======== MATERIAL PROVIDED ========
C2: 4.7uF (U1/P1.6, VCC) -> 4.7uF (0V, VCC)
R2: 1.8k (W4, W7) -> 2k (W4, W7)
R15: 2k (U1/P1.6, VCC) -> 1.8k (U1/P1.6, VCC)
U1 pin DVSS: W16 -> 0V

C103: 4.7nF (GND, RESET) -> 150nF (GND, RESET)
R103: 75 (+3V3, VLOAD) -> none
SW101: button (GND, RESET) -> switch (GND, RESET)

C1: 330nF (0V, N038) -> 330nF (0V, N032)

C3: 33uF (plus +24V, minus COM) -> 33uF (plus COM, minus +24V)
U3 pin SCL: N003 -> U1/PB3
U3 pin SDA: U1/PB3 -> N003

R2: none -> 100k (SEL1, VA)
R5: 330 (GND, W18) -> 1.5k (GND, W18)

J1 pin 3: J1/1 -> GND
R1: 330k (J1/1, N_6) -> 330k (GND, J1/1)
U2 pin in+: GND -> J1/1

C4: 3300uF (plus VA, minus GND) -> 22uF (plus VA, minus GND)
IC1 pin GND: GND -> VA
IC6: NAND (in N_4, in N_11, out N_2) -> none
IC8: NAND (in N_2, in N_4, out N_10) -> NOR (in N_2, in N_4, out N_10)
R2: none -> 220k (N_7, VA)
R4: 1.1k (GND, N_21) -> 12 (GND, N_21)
========
** EXERCISE **
Starting at the line that contains "R15: 2k (U1/P1.6, VCC) -> 1.8k (U1/P1.6, VCC)", transcribe every line through the last line of the entries above, exactly, and nothing else.

** SOLUTION **
R15: 2k (U1/P1.6, VCC) -> 1.8k (U1/P1.6, VCC)
U1 pin DVSS: W16 -> 0V

C103: 4.7nF (GND, RESET) -> 150nF (GND, RESET)
R103: 75 (+3V3, VLOAD) -> none
SW101: button (GND, RESET) -> switch (GND, RESET)

C1: 330nF (0V, N038) -> 330nF (0V, N032)

C3: 33uF (plus +24V, minus COM) -> 33uF (plus COM, minus +24V)
U3 pin SCL: N003 -> U1/PB3
U3 pin SDA: U1/PB3 -> N003

R2: none -> 100k (SEL1, VA)
R5: 330 (GND, W18) -> 1.5k (GND, W18)

J1 pin 3: J1/1 -> GND
R1: 330k (J1/1, N_6) -> 330k (GND, J1/1)
U2 pin in+: GND -> J1/1

C4: 3300uF (plus VA, minus GND) -> 22uF (plus VA, minus GND)
IC1 pin GND: GND -> VA
IC6: NAND (in N_4, in N_11, out N_2) -> none
IC8: NAND (in N_2, in N_4, out N_10) -> NOR (in N_2, in N_4, out N_10)
R2: none -> 220k (N_7, VA)
R4: 1.1k (GND, N_21) -> 12 (GND, N_21)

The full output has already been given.